■ **PROBLEM REQUIREMENTS**:
Without changing a word, repeat the data, and include no pictures.

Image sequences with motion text
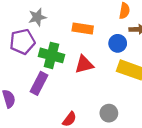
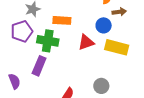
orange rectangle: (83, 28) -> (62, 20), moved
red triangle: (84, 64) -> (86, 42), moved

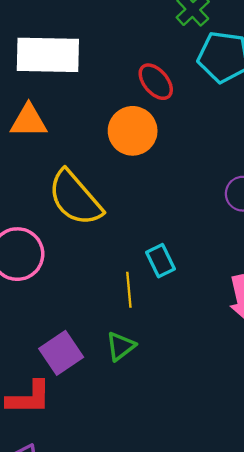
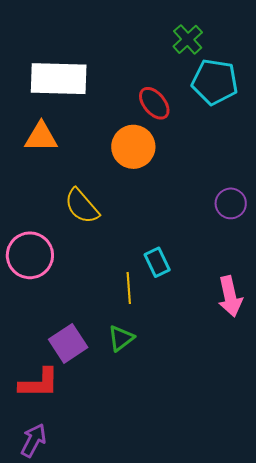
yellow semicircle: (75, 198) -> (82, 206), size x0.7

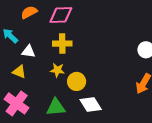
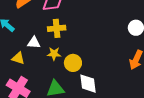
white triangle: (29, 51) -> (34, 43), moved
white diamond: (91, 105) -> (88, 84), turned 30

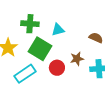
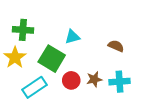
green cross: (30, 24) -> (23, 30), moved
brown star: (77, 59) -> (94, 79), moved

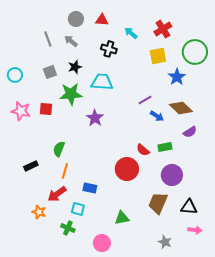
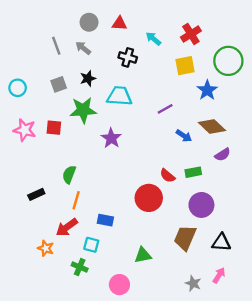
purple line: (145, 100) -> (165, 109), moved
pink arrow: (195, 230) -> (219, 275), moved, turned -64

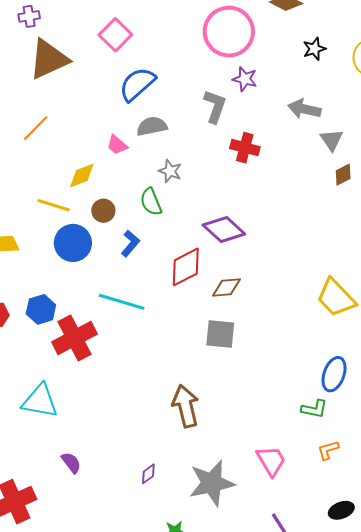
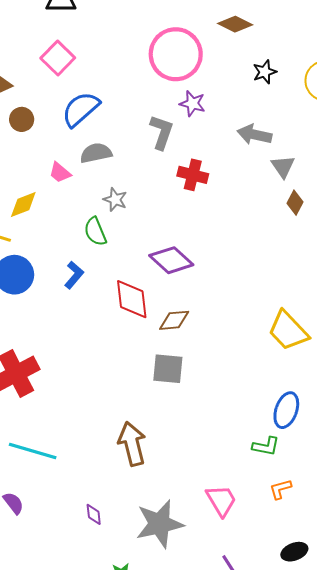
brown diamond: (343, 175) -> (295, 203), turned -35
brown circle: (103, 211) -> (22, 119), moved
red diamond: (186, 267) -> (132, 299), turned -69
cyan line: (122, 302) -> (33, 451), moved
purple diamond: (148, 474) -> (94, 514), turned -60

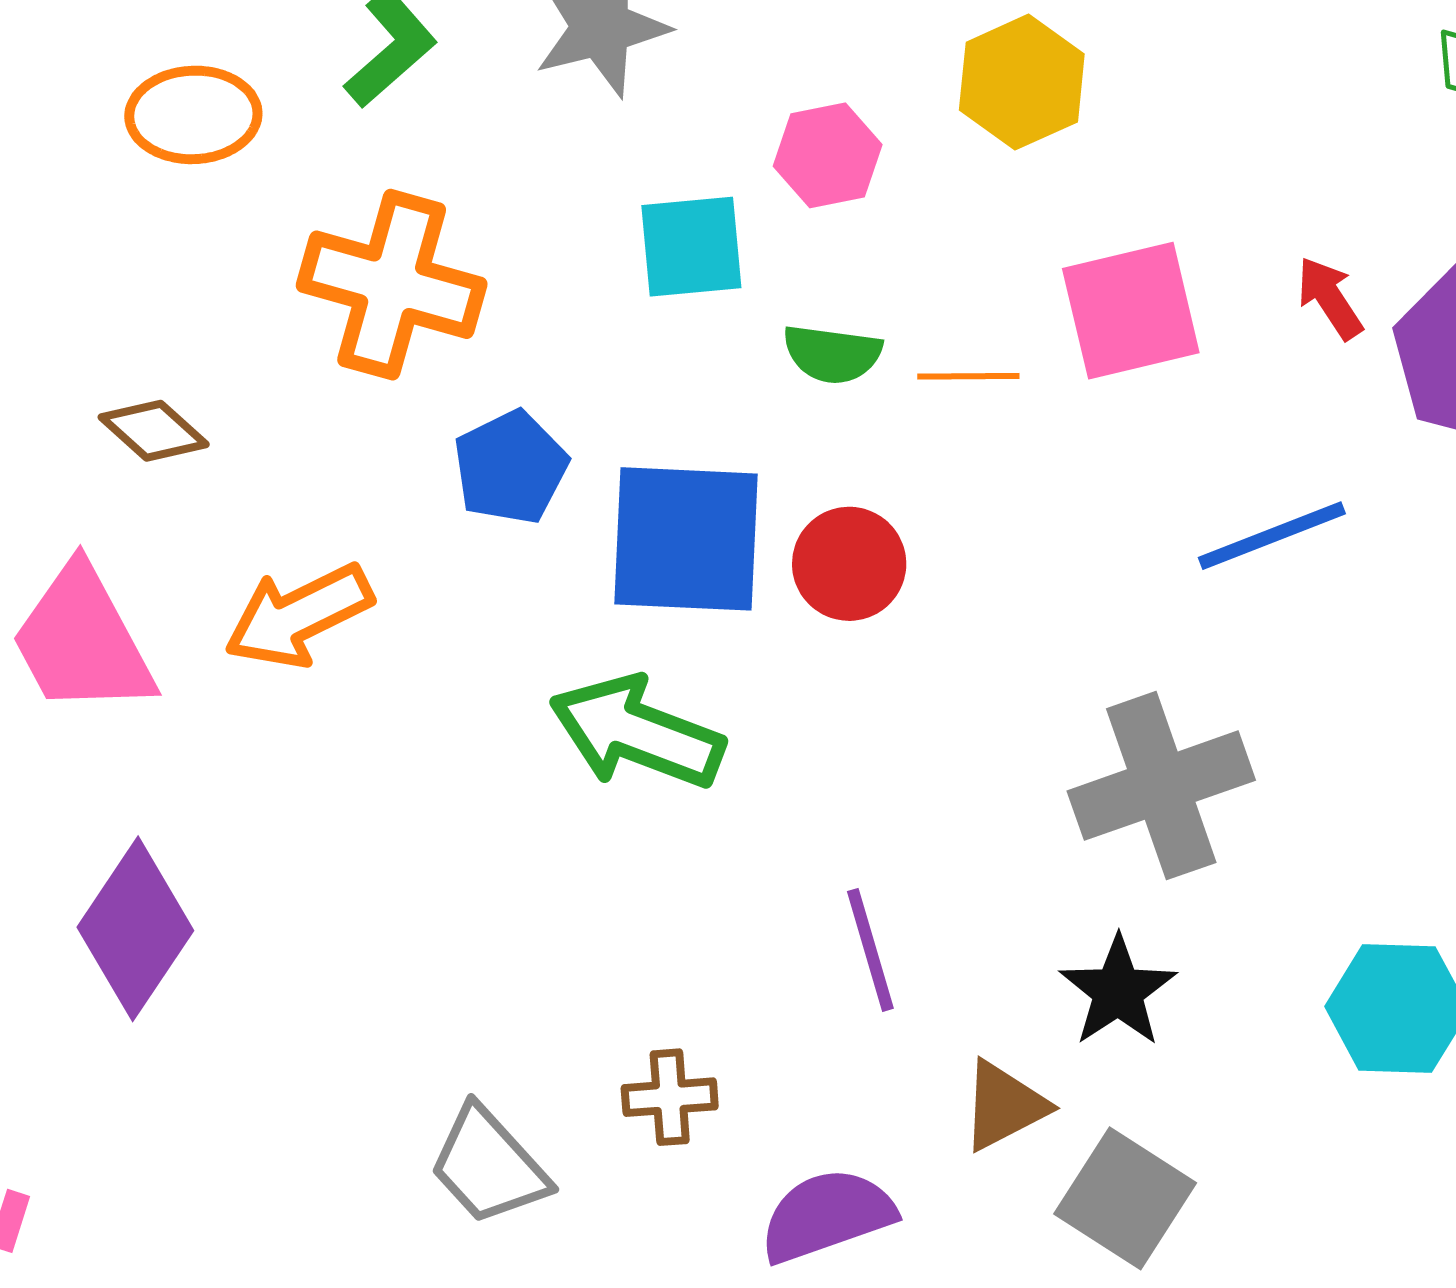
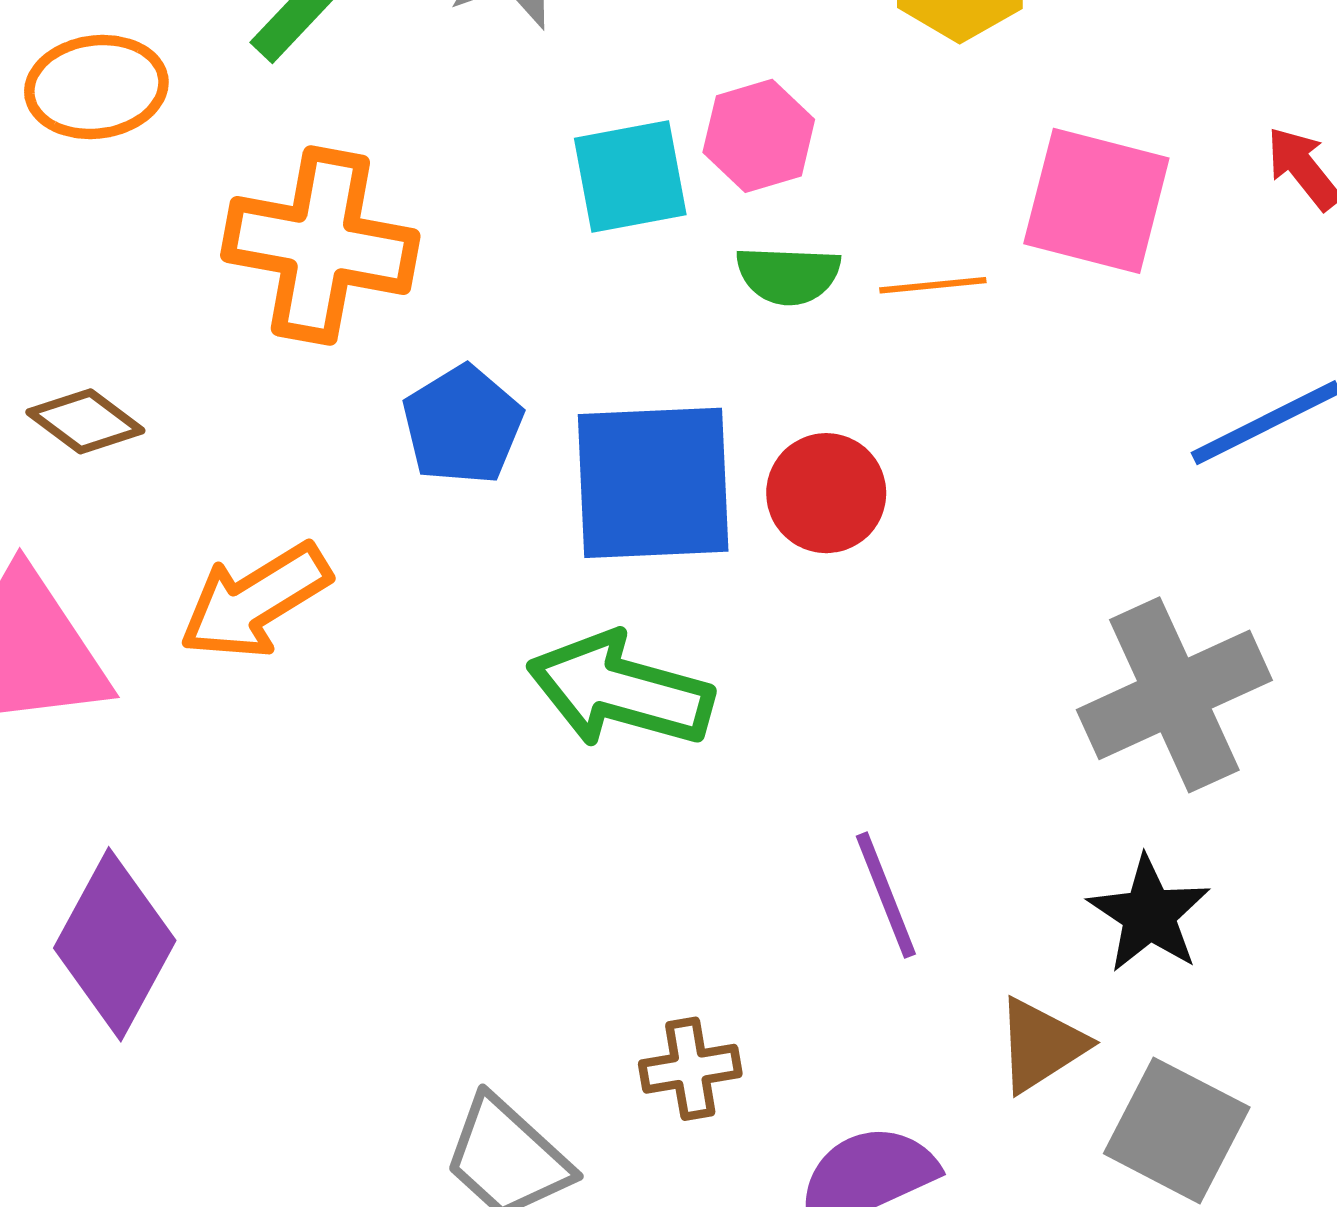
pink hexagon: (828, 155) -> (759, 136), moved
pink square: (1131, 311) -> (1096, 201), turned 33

■ **RESULT BELOW**:
orange rectangle: (83, 28) -> (62, 20), moved
red triangle: (84, 64) -> (86, 42), moved

yellow semicircle: (75, 198) -> (82, 206), size x0.7

white triangle: (29, 51) -> (34, 43), moved
white diamond: (91, 105) -> (88, 84), turned 30

green cross: (30, 24) -> (23, 30), moved
brown star: (77, 59) -> (94, 79), moved

purple line: (145, 100) -> (165, 109), moved
pink arrow: (195, 230) -> (219, 275), moved, turned -64

brown diamond: (343, 175) -> (295, 203), turned -35
brown circle: (103, 211) -> (22, 119), moved
red diamond: (186, 267) -> (132, 299), turned -69
cyan line: (122, 302) -> (33, 451), moved
purple diamond: (148, 474) -> (94, 514), turned -60

pink hexagon: (828, 155) -> (759, 136), moved
pink square: (1131, 311) -> (1096, 201), turned 33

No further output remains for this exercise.